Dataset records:
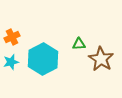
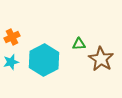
cyan hexagon: moved 1 px right, 1 px down
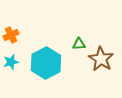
orange cross: moved 1 px left, 2 px up
cyan hexagon: moved 2 px right, 3 px down
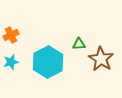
cyan hexagon: moved 2 px right, 1 px up
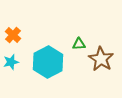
orange cross: moved 2 px right; rotated 21 degrees counterclockwise
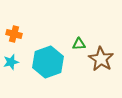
orange cross: moved 1 px right, 1 px up; rotated 28 degrees counterclockwise
cyan hexagon: rotated 8 degrees clockwise
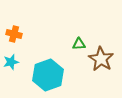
cyan hexagon: moved 13 px down
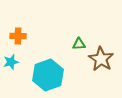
orange cross: moved 4 px right, 2 px down; rotated 14 degrees counterclockwise
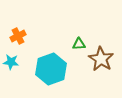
orange cross: rotated 28 degrees counterclockwise
cyan star: rotated 21 degrees clockwise
cyan hexagon: moved 3 px right, 6 px up
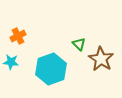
green triangle: rotated 48 degrees clockwise
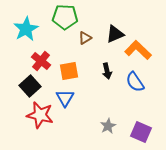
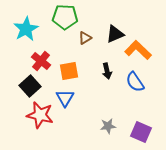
gray star: rotated 21 degrees clockwise
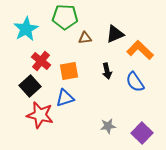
brown triangle: rotated 24 degrees clockwise
orange L-shape: moved 2 px right
blue triangle: rotated 42 degrees clockwise
purple square: moved 1 px right, 1 px down; rotated 20 degrees clockwise
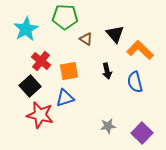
black triangle: rotated 48 degrees counterclockwise
brown triangle: moved 1 px right, 1 px down; rotated 40 degrees clockwise
blue semicircle: rotated 20 degrees clockwise
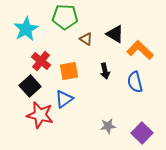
black triangle: rotated 18 degrees counterclockwise
black arrow: moved 2 px left
blue triangle: moved 1 px left, 1 px down; rotated 18 degrees counterclockwise
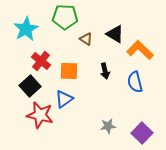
orange square: rotated 12 degrees clockwise
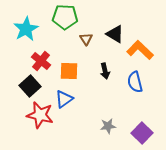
brown triangle: rotated 24 degrees clockwise
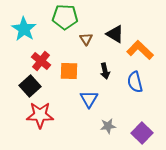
cyan star: moved 2 px left; rotated 10 degrees counterclockwise
blue triangle: moved 25 px right; rotated 24 degrees counterclockwise
red star: rotated 12 degrees counterclockwise
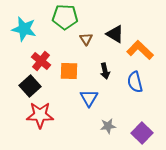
cyan star: rotated 20 degrees counterclockwise
blue triangle: moved 1 px up
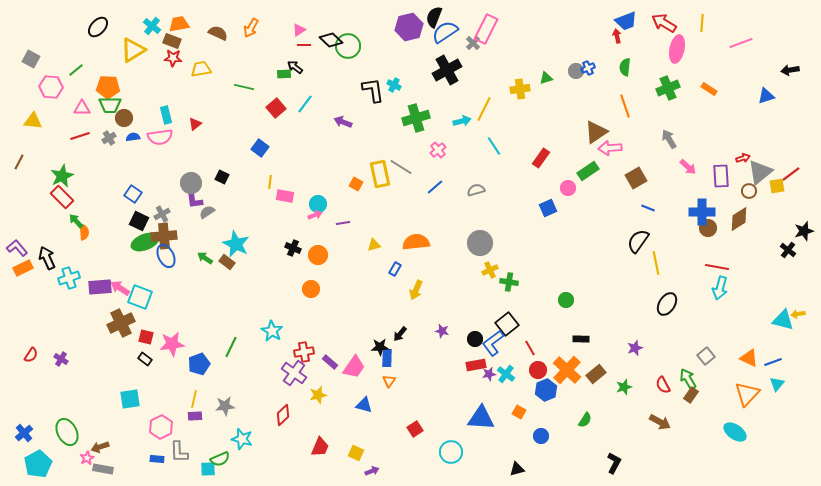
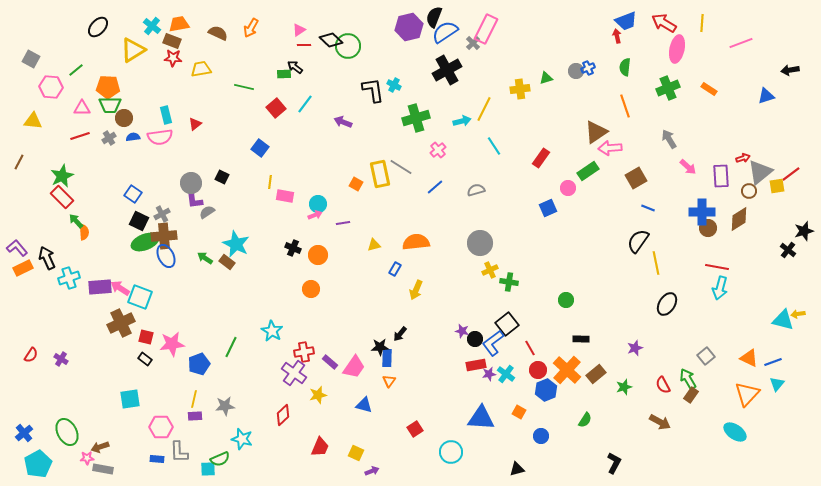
purple star at (442, 331): moved 20 px right
pink hexagon at (161, 427): rotated 25 degrees clockwise
pink star at (87, 458): rotated 24 degrees clockwise
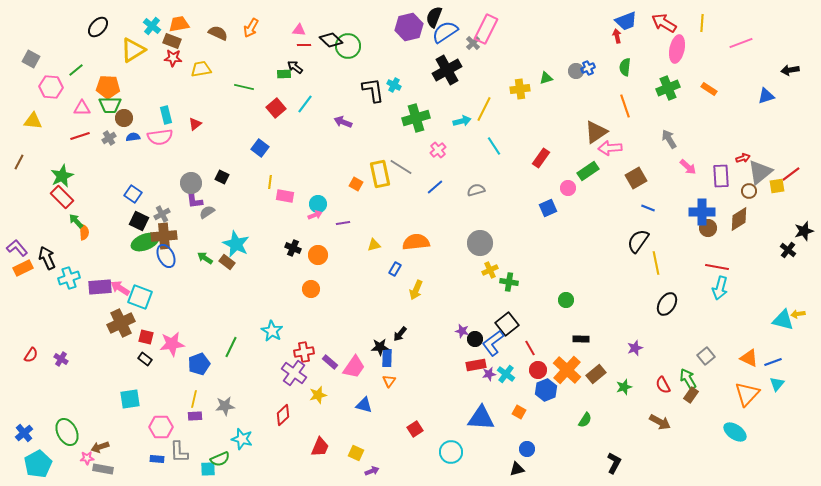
pink triangle at (299, 30): rotated 40 degrees clockwise
blue circle at (541, 436): moved 14 px left, 13 px down
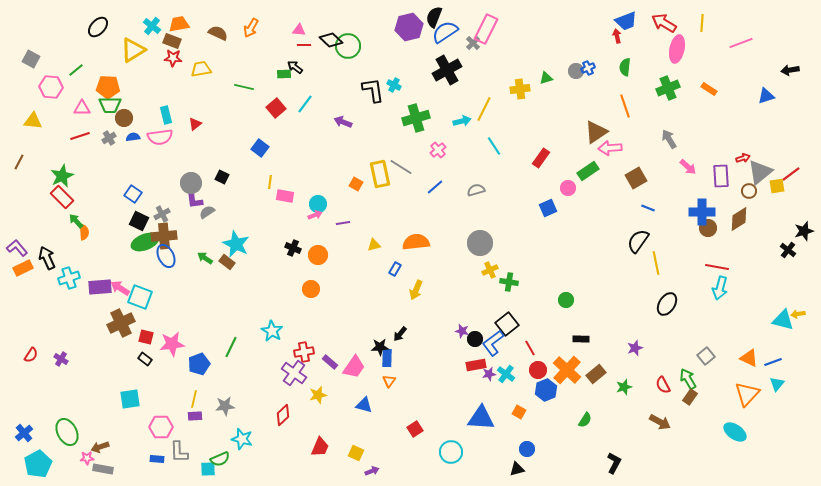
brown rectangle at (691, 395): moved 1 px left, 2 px down
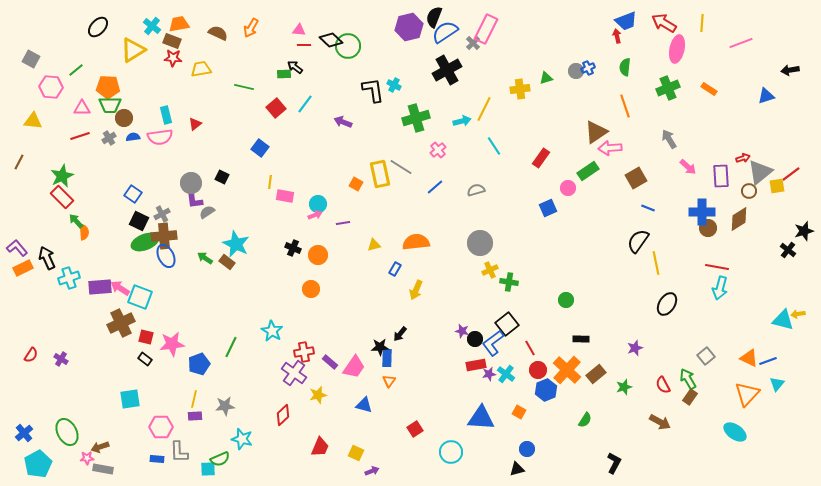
blue line at (773, 362): moved 5 px left, 1 px up
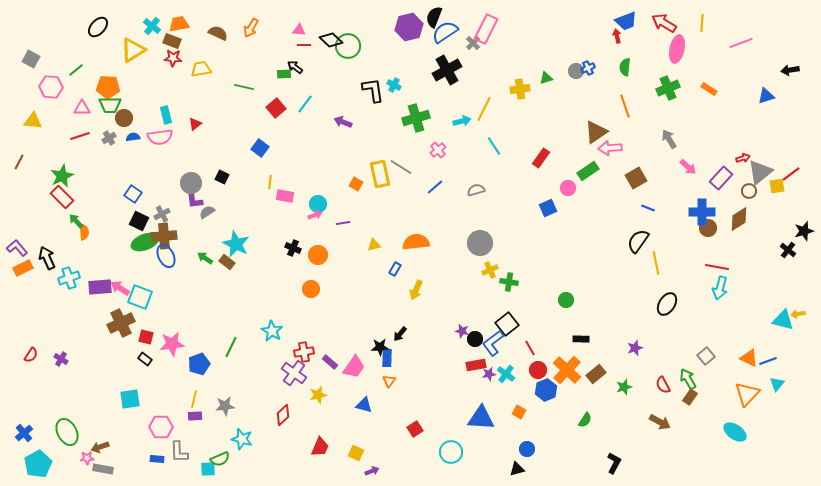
purple rectangle at (721, 176): moved 2 px down; rotated 45 degrees clockwise
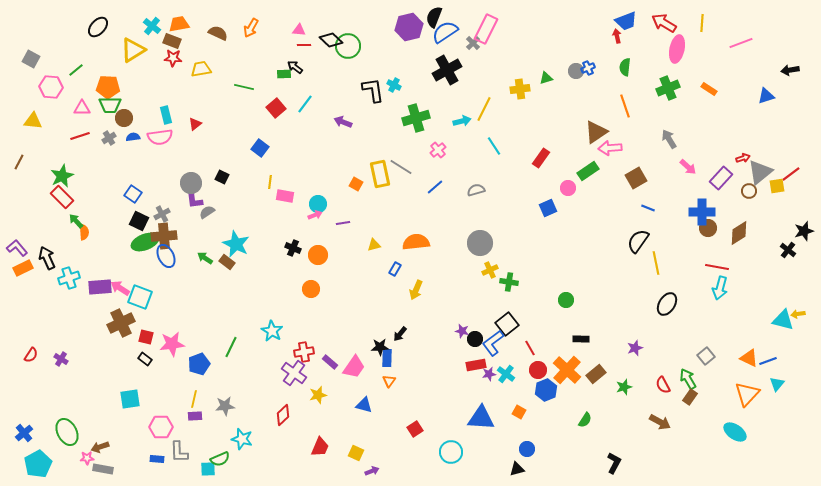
brown diamond at (739, 219): moved 14 px down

Given problem
Revise the data above by replacing every occurrence of "counterclockwise" with "anticlockwise", keeping all other text unchanged. Leave out the picture lines in your output.

Correct result
cyan hexagon: moved 1 px right, 1 px down
orange cross: moved 1 px left, 2 px up
cyan hexagon: moved 2 px right, 3 px down
cyan hexagon: moved 2 px right, 1 px up
orange cross: moved 2 px right; rotated 21 degrees anticlockwise
orange cross: moved 1 px right, 1 px up; rotated 28 degrees anticlockwise
cyan hexagon: rotated 8 degrees clockwise
cyan hexagon: moved 13 px down
orange cross: moved 4 px right, 2 px down; rotated 14 degrees anticlockwise
orange cross: rotated 28 degrees anticlockwise
cyan star: rotated 21 degrees clockwise
cyan hexagon: moved 3 px right, 6 px up
green triangle: rotated 48 degrees clockwise
gray star: rotated 21 degrees clockwise
brown triangle: rotated 24 degrees clockwise
orange L-shape: moved 2 px right
blue triangle: rotated 42 degrees clockwise
purple square: moved 1 px right, 1 px down; rotated 20 degrees clockwise
black triangle: rotated 48 degrees anticlockwise
brown triangle: moved 1 px right, 1 px down; rotated 40 degrees clockwise
blue semicircle: rotated 20 degrees clockwise
black triangle: rotated 18 degrees anticlockwise
black arrow: moved 2 px left
blue triangle: moved 1 px left, 1 px down; rotated 18 degrees anticlockwise
orange square: rotated 12 degrees clockwise
brown triangle: rotated 24 degrees clockwise
cyan star: moved 2 px left; rotated 10 degrees anticlockwise
blue triangle: moved 25 px right; rotated 24 degrees anticlockwise
red star: rotated 12 degrees anticlockwise
cyan star: rotated 20 degrees anticlockwise
blue triangle: moved 1 px up
purple star at (442, 331): moved 20 px right
pink hexagon at (161, 427): rotated 25 degrees clockwise
pink star at (87, 458): rotated 24 degrees clockwise
pink triangle at (299, 30): rotated 40 degrees clockwise
blue circle at (541, 436): moved 14 px left, 13 px down
brown rectangle at (691, 395): moved 1 px left, 2 px down
blue line at (773, 362): moved 5 px left, 1 px up
purple rectangle at (721, 176): moved 2 px down; rotated 45 degrees clockwise
brown diamond at (739, 219): moved 14 px down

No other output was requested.